Source data:
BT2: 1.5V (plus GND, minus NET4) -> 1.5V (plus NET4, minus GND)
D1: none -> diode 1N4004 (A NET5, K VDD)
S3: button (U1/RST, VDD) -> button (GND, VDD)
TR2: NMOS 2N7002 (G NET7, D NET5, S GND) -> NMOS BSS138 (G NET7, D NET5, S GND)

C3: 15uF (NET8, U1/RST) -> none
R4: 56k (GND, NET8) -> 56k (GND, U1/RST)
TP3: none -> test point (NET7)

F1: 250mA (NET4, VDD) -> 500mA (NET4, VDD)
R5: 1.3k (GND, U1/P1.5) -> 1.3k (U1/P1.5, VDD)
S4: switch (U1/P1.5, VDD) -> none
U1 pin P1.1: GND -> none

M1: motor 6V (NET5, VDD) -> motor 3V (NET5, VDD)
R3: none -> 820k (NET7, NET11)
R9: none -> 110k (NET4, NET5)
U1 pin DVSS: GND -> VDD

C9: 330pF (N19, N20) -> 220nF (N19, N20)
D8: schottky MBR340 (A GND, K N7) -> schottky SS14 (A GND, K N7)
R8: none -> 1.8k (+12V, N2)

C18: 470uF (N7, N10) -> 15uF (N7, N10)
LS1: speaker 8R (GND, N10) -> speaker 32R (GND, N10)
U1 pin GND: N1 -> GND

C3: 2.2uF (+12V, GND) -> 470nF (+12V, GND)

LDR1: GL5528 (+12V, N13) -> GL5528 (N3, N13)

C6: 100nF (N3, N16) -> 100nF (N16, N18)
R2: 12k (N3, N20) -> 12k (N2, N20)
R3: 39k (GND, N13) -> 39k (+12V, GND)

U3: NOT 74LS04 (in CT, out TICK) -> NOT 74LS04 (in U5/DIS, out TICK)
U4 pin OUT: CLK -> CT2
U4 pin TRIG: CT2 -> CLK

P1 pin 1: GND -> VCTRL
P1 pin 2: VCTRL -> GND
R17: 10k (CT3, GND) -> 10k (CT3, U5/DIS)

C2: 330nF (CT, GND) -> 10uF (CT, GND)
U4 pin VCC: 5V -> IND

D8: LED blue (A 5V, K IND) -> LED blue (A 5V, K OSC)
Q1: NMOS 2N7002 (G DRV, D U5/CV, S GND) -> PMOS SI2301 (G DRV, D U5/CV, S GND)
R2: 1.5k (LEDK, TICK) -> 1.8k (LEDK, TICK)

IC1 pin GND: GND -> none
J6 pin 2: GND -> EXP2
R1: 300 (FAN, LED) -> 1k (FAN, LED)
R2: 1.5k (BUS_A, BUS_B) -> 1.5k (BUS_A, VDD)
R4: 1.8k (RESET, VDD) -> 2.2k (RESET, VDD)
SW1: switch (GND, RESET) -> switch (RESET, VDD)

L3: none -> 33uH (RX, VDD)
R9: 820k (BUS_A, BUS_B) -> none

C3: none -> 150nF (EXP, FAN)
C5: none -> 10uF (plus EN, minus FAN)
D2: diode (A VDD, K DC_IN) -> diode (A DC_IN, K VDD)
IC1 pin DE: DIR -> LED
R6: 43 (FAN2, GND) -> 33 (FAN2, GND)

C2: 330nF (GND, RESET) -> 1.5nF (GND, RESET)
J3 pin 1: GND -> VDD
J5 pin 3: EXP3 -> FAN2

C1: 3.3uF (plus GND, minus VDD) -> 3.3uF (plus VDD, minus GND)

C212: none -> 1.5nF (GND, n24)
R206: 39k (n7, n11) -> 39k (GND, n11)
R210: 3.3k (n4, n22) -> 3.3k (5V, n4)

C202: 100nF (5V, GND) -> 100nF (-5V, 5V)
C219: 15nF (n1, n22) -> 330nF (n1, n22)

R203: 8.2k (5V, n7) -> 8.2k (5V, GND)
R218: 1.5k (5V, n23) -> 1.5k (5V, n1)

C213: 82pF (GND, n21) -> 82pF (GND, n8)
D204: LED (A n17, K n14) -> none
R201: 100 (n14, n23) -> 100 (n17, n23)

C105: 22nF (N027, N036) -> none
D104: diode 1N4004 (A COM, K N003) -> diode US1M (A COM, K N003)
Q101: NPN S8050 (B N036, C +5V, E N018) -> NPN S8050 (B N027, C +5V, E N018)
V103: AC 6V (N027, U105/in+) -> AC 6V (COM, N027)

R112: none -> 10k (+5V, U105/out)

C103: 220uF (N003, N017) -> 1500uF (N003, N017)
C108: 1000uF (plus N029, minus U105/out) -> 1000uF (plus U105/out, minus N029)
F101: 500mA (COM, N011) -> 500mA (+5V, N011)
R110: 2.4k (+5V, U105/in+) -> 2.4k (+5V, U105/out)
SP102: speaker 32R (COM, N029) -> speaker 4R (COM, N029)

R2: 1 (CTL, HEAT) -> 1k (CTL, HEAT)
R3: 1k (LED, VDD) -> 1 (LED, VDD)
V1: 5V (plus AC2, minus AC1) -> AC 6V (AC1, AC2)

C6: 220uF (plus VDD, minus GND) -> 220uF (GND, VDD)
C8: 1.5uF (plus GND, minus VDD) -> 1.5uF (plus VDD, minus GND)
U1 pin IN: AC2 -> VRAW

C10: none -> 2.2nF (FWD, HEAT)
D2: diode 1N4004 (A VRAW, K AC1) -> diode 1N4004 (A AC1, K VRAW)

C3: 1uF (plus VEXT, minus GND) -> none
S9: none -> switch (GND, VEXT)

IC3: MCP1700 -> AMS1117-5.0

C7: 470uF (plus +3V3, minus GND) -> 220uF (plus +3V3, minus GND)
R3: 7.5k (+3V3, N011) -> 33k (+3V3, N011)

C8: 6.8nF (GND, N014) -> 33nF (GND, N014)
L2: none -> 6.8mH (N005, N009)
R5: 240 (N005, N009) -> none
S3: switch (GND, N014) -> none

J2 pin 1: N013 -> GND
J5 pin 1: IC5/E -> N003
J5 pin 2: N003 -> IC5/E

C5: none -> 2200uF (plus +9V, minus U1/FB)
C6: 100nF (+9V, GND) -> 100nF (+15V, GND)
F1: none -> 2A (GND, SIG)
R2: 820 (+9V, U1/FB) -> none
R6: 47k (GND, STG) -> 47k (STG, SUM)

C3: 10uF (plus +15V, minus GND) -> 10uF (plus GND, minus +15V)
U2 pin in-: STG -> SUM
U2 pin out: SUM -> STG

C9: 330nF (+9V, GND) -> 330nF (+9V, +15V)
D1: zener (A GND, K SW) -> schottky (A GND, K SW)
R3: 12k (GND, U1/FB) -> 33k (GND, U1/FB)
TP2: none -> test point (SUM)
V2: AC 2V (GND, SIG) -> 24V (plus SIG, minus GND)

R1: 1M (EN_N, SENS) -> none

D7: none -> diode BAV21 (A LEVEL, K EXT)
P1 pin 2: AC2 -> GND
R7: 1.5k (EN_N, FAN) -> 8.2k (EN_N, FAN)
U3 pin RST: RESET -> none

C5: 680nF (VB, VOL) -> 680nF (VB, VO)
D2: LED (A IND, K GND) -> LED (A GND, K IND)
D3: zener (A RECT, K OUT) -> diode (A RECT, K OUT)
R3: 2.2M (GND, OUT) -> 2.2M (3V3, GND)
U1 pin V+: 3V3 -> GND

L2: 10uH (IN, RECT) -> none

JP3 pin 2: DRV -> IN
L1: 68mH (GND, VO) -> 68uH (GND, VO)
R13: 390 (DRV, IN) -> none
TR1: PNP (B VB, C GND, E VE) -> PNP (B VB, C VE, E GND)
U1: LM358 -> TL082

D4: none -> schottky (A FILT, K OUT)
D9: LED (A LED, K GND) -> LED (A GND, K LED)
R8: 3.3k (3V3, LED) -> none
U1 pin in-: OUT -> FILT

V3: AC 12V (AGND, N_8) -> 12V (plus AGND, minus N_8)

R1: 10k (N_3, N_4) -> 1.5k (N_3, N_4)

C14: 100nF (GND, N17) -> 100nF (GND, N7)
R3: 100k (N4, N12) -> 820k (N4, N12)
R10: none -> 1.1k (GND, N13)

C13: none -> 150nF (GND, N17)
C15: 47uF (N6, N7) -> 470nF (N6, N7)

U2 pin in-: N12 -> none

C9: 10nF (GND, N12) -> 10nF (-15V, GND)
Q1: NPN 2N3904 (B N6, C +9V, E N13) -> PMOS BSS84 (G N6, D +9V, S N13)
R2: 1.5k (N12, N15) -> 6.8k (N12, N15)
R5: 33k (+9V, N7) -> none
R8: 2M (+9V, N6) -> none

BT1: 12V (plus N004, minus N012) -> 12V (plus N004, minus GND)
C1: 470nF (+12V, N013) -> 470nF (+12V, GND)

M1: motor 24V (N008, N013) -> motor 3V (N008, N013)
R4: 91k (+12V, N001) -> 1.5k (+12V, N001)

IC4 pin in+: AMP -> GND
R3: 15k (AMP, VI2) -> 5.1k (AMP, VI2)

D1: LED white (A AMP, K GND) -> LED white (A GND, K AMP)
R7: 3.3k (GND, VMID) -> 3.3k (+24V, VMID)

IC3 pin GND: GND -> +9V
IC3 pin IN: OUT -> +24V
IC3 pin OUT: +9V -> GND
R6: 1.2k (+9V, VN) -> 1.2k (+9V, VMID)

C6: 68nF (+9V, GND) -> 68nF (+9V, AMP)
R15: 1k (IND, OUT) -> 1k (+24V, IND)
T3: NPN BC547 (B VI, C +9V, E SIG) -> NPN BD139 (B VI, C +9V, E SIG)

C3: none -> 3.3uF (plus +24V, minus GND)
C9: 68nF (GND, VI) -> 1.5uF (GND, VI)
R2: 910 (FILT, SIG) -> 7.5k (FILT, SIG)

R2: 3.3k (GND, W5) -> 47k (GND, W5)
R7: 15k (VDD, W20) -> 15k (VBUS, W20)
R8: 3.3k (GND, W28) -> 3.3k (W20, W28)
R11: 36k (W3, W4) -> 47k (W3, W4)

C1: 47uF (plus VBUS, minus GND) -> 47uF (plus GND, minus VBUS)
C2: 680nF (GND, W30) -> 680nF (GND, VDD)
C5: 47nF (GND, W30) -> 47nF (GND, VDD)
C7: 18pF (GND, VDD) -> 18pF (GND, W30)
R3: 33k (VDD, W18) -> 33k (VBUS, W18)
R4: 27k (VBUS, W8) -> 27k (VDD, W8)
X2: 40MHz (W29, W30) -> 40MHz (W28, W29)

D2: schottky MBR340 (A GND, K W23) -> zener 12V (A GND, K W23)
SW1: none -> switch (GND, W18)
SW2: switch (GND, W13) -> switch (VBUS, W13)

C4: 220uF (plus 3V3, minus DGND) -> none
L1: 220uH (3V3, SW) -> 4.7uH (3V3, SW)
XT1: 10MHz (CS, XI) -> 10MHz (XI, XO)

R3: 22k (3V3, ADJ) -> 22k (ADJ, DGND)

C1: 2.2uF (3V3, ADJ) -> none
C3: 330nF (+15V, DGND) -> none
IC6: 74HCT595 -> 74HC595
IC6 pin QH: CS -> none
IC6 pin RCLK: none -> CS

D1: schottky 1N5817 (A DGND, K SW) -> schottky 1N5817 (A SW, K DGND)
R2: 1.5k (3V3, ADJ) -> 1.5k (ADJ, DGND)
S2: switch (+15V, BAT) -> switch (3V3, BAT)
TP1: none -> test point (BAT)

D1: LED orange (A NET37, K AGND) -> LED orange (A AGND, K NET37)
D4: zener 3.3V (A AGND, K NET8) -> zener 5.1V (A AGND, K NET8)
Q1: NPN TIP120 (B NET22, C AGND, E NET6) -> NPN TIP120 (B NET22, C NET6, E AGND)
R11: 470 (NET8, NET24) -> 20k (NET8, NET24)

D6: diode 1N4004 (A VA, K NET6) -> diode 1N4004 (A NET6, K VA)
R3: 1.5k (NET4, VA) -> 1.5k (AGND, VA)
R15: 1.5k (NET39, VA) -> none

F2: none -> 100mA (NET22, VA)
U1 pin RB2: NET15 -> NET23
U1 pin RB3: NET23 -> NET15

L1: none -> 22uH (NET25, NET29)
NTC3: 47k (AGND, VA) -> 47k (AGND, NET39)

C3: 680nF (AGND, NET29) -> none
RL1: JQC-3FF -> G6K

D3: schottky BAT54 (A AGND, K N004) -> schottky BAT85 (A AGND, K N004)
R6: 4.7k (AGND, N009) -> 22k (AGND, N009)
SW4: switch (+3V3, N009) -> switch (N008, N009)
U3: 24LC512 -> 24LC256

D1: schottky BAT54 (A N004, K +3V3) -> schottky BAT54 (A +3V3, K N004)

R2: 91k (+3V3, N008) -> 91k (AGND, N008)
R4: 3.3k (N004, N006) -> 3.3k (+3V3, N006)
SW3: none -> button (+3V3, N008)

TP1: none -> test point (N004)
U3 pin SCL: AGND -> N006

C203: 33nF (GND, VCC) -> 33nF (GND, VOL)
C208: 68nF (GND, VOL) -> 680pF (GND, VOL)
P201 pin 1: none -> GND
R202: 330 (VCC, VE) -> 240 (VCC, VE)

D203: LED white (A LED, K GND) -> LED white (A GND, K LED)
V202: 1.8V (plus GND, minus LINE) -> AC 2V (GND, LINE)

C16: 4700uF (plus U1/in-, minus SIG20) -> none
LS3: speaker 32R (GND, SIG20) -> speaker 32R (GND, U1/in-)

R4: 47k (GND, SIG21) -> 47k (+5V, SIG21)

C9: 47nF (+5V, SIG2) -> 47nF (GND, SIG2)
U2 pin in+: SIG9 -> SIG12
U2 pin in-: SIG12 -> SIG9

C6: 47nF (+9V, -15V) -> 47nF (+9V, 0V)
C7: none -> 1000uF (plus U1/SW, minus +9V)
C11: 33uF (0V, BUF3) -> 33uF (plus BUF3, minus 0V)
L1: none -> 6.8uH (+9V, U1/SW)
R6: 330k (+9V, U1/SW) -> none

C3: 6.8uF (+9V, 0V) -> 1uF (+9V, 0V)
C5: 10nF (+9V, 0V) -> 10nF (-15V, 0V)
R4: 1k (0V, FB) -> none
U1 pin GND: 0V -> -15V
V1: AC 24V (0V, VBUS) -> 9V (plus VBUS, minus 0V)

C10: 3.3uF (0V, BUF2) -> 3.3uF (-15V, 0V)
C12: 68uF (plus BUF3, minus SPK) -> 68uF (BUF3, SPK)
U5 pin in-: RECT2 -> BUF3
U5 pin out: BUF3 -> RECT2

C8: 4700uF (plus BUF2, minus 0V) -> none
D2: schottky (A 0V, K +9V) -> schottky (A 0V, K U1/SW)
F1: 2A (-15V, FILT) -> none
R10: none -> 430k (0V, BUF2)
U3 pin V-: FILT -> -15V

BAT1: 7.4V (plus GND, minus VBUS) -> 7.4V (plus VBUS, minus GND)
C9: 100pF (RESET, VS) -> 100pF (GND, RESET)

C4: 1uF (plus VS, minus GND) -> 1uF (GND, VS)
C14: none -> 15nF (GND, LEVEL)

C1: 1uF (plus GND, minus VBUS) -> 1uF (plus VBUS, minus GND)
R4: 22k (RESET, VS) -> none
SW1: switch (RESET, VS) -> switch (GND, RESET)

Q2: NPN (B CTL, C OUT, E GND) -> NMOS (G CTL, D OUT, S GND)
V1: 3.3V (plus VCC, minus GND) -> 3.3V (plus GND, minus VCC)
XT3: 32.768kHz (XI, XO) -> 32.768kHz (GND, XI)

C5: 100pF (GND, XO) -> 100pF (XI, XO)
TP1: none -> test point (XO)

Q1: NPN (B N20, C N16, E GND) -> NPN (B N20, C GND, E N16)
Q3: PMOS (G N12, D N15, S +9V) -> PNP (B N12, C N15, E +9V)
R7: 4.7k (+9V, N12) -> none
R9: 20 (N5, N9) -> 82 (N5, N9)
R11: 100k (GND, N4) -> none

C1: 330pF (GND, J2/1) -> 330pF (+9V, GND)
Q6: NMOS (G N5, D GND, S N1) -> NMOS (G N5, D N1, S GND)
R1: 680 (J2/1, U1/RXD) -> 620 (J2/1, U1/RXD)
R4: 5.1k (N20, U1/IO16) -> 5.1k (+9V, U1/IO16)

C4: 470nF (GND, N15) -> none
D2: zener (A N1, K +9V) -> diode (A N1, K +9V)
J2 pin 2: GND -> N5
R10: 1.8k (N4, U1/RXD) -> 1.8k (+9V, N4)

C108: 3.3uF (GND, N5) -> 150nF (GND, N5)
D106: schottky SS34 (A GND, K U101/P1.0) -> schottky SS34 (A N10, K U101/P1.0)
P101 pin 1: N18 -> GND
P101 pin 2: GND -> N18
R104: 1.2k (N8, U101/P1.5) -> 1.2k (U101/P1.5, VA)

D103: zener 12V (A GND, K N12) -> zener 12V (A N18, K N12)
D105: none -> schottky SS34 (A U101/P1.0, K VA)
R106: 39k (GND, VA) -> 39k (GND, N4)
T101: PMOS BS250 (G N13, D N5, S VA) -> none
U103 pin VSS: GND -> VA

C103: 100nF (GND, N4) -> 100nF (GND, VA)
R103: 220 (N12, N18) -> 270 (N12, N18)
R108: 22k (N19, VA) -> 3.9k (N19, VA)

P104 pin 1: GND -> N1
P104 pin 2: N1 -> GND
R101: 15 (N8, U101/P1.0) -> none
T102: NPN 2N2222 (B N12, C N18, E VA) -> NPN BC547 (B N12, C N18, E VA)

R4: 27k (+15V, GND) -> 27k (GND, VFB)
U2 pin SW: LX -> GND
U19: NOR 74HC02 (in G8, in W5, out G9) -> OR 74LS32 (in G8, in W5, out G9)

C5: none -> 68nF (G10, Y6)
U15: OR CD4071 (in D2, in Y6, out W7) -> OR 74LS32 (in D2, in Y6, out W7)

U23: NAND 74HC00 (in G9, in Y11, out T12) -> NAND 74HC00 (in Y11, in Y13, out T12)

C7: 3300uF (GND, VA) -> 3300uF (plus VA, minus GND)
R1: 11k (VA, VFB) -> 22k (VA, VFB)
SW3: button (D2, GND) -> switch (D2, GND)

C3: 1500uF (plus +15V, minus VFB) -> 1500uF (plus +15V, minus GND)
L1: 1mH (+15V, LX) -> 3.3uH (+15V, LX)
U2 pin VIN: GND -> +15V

Goal of the exercise:
Return a word-for-word copy of the lines above from the one holding "U1 pin IN: AC2 -> VRAW" through the one holding "IC3: MCP1700 -> AMS1117-5.0", with both of them included and nothing besides.

Solution for this problem:
U1 pin IN: AC2 -> VRAW

C10: none -> 2.2nF (FWD, HEAT)
D2: diode 1N4004 (A VRAW, K AC1) -> diode 1N4004 (A AC1, K VRAW)

C3: 1uF (plus VEXT, minus GND) -> none
S9: none -> switch (GND, VEXT)

IC3: MCP1700 -> AMS1117-5.0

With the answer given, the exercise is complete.